### DESCRIPTION OF THE TASK
Line by line, copy out the entries exactly and leave the pictures behind.

(Object transformation records)

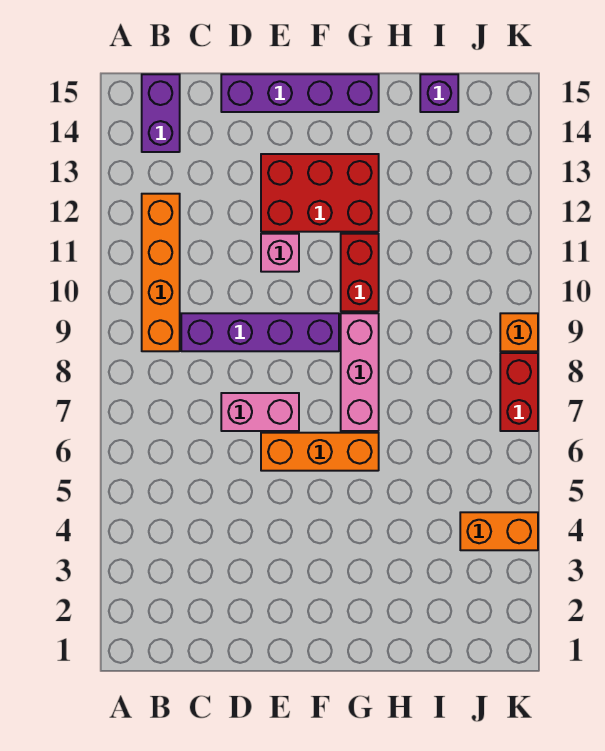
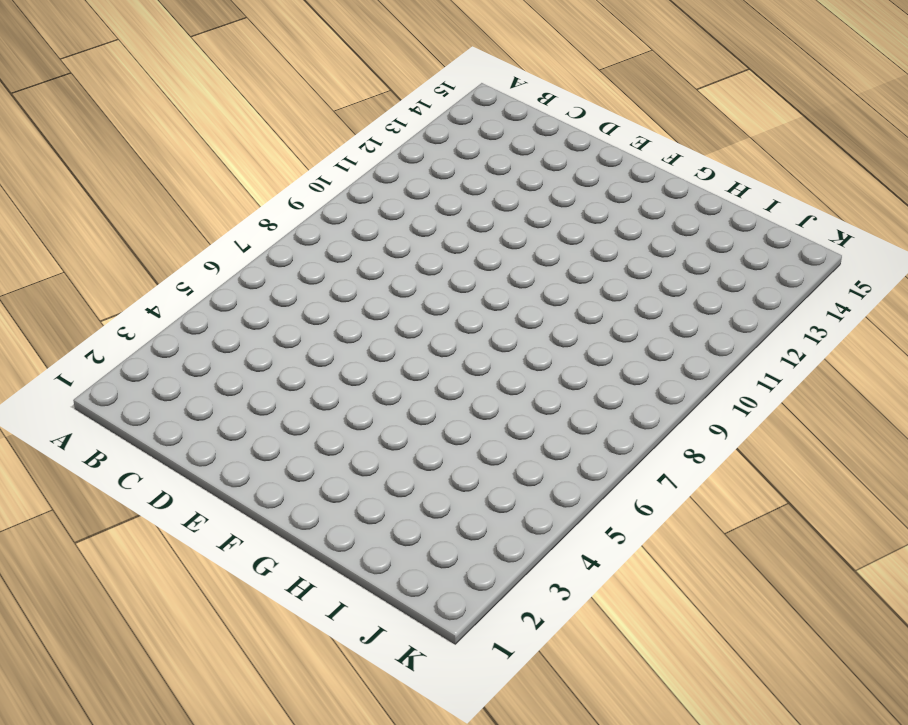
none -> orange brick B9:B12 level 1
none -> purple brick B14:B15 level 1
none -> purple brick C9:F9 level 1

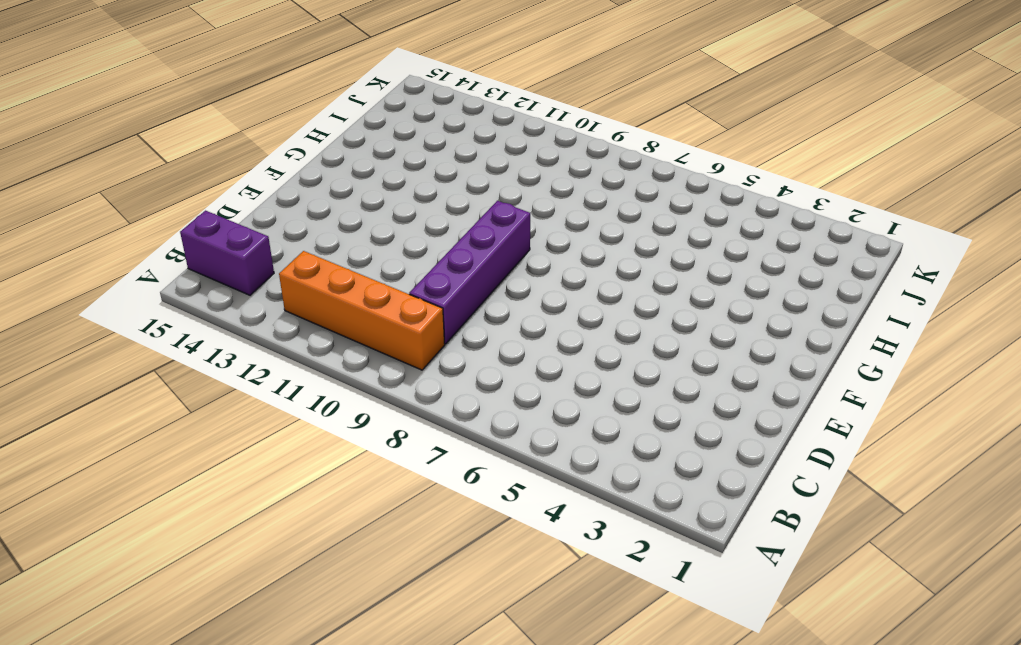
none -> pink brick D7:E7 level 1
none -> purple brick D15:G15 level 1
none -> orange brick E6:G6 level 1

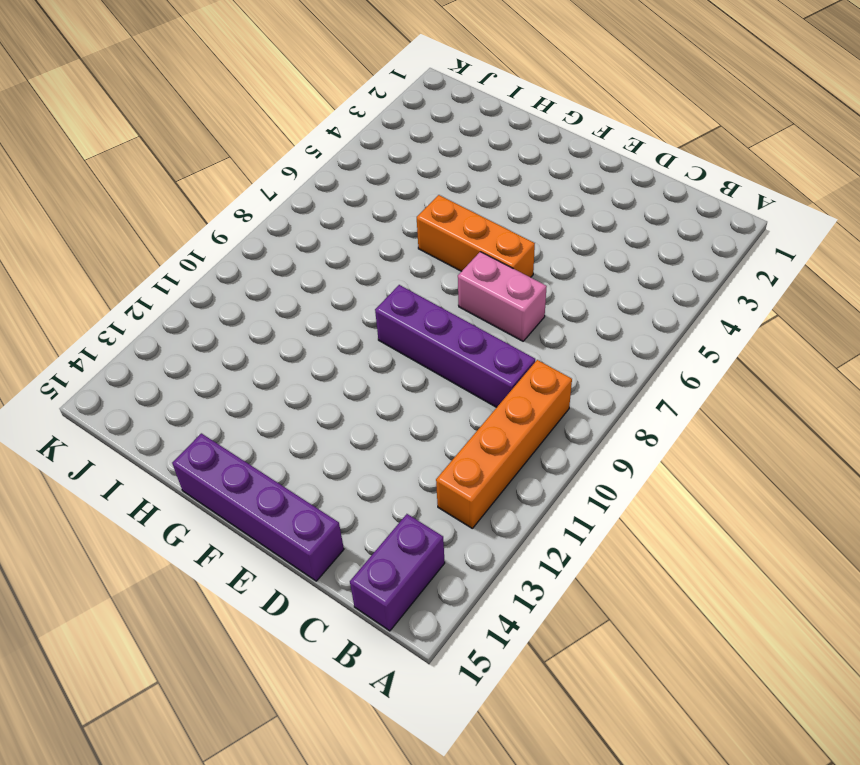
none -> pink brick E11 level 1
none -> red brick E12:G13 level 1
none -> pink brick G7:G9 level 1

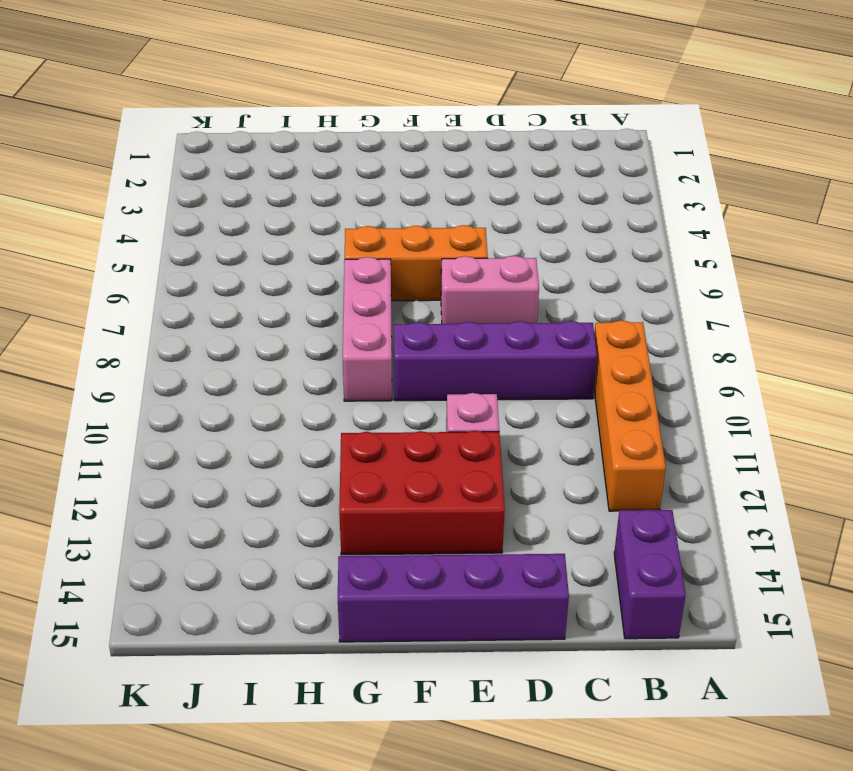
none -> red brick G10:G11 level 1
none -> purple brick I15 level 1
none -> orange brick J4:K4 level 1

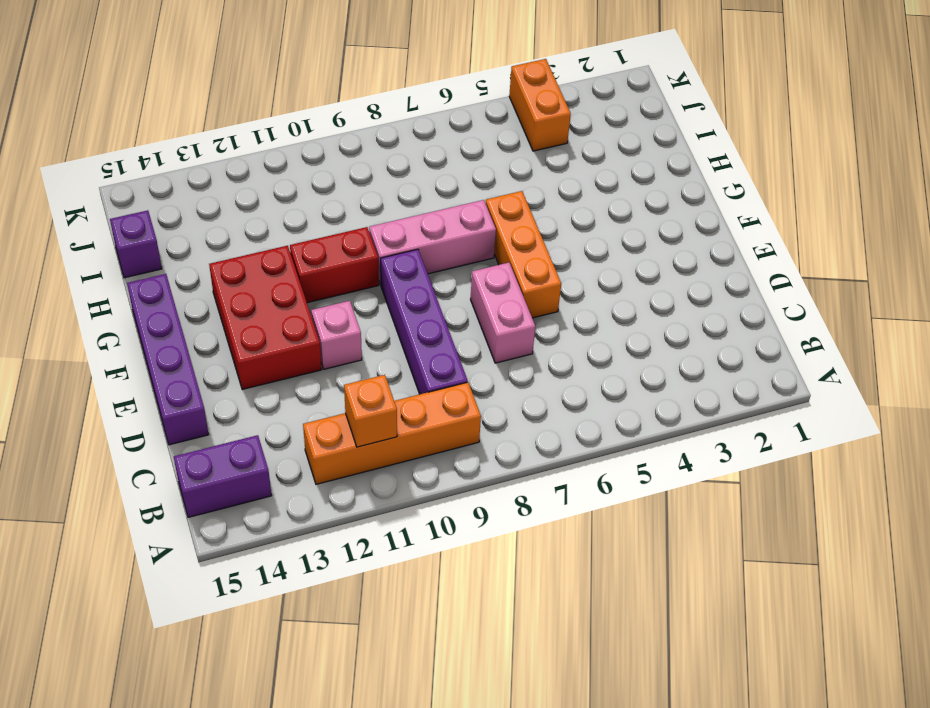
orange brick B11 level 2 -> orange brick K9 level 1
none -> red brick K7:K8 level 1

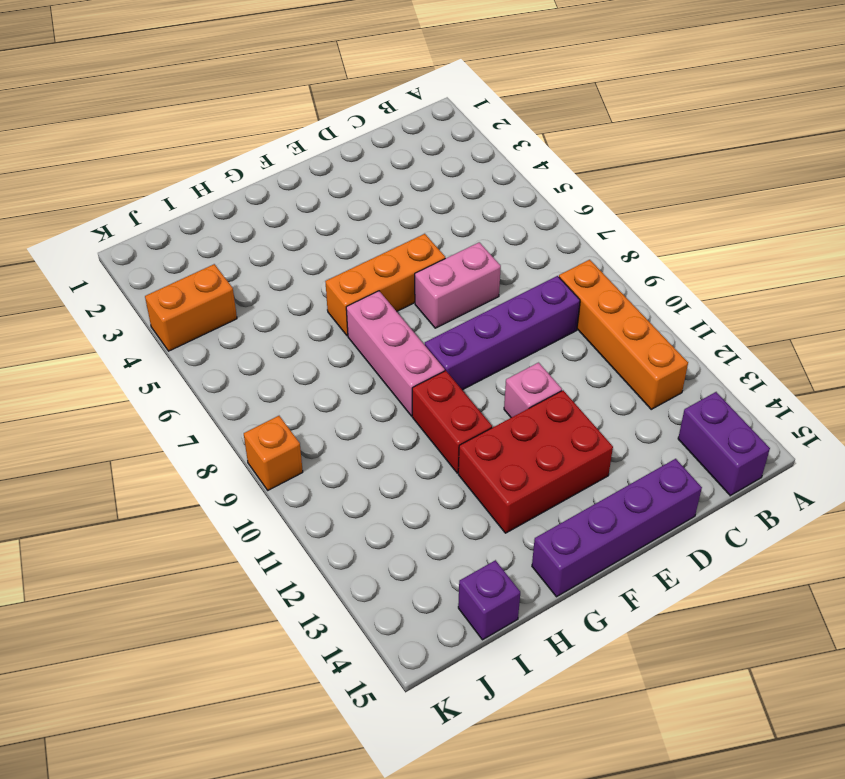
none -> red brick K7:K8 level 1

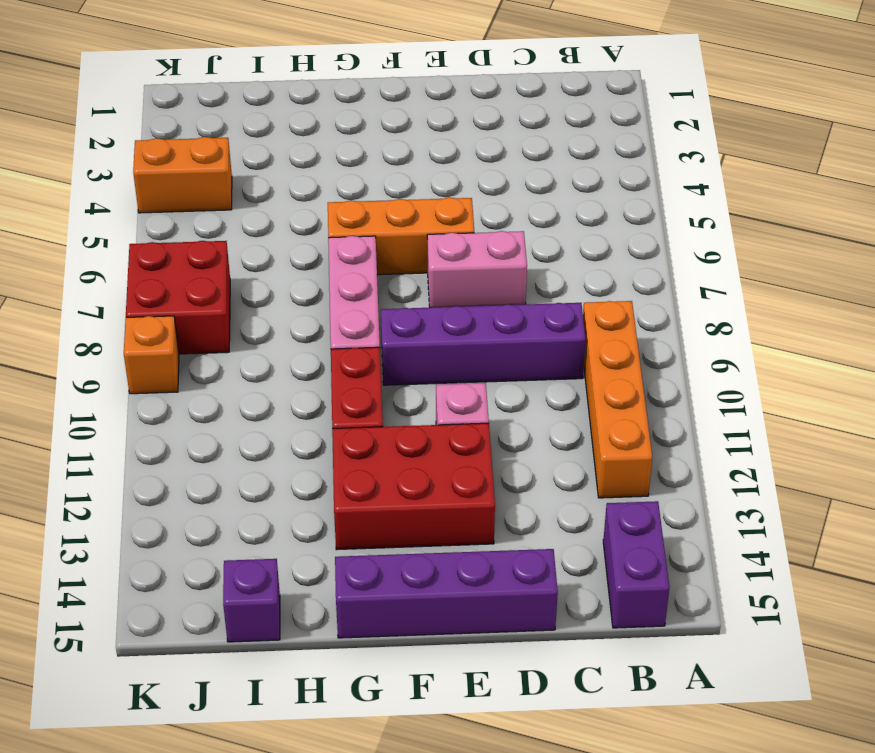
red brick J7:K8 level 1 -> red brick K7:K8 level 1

### ANSWER
none -> orange brick B9:B12 level 1
none -> purple brick B14:B15 level 1
none -> purple brick C9:F9 level 1

none -> pink brick D7:E7 level 1
none -> purple brick D15:G15 level 1
none -> orange brick E6:G6 level 1

none -> pink brick E11 level 1
none -> red brick E12:G13 level 1
none -> pink brick G7:G9 level 1

none -> red brick G10:G11 level 1
none -> purple brick I15 level 1
none -> orange brick J4:K4 level 1

orange brick B11 level 2 -> orange brick K9 level 1
none -> red brick K7:K8 level 1

none -> red brick K7:K8 level 1

red brick J7:K8 level 1 -> red brick K7:K8 level 1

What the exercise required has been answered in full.